Input data »
▬▬▬

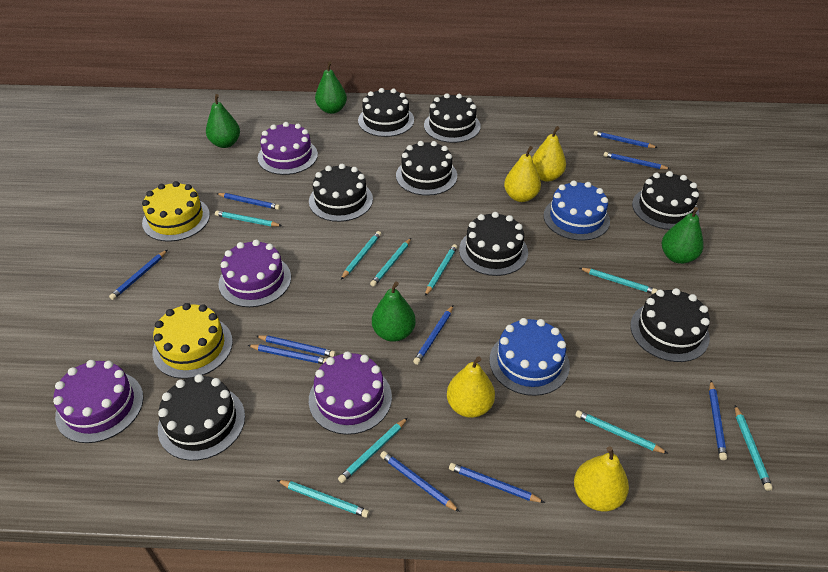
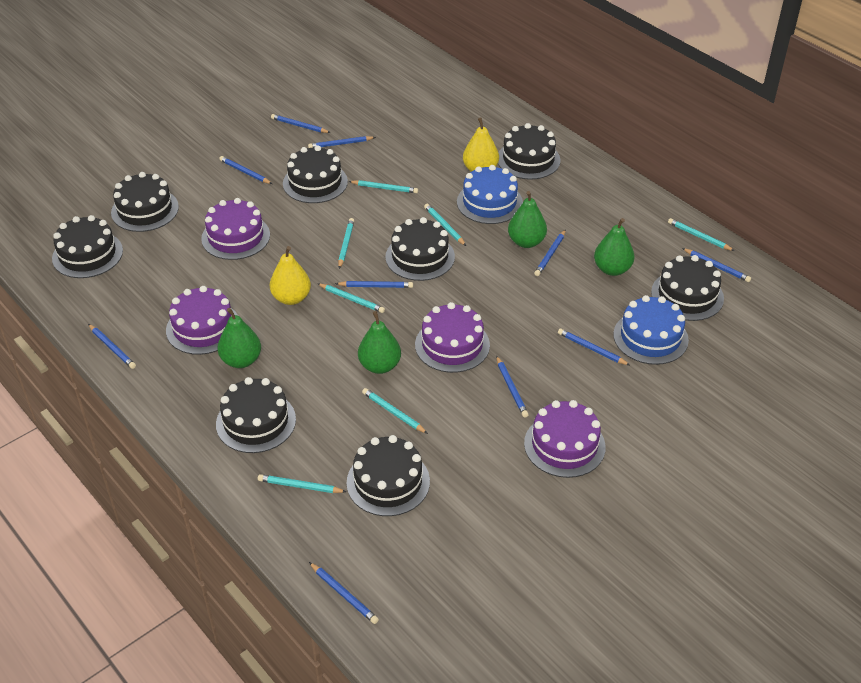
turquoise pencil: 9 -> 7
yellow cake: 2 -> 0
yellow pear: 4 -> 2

▬▬▬

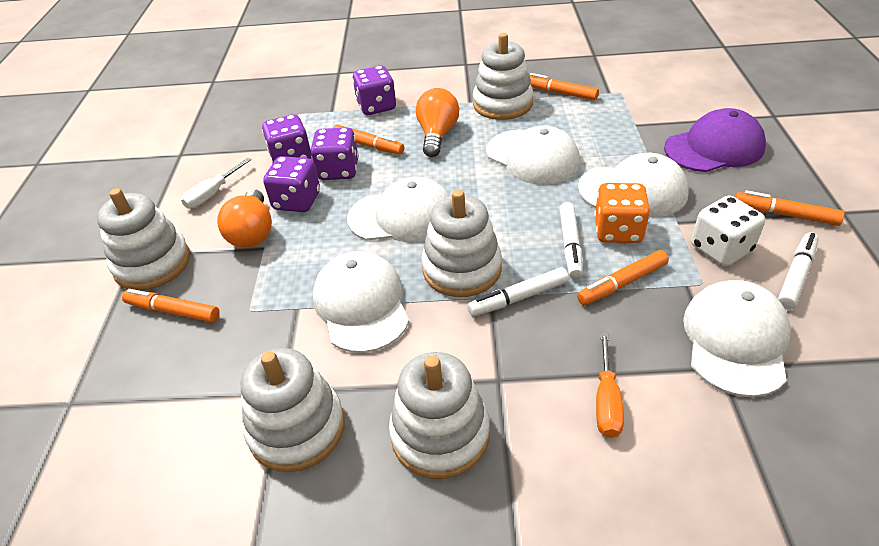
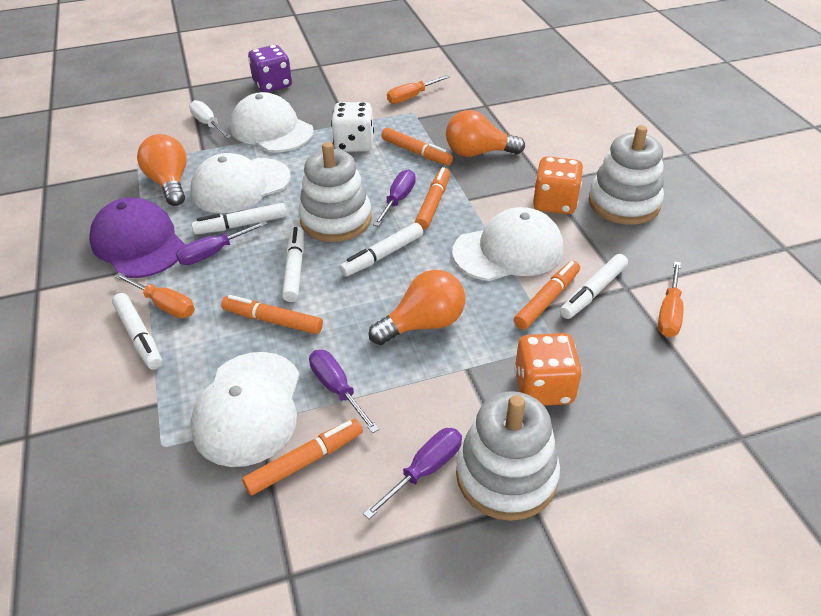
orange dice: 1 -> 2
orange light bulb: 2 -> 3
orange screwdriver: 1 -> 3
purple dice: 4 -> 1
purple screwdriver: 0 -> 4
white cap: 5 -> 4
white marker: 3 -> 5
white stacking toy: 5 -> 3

▬▬▬

Problem statement »
Only those lines of the entries above that run from the line containing "turquoise pencil: 9 -> 7" to the line containing "yellow pear: 4 -> 2", both included, should be transcribed exactly.

Expected output »
turquoise pencil: 9 -> 7
yellow cake: 2 -> 0
yellow pear: 4 -> 2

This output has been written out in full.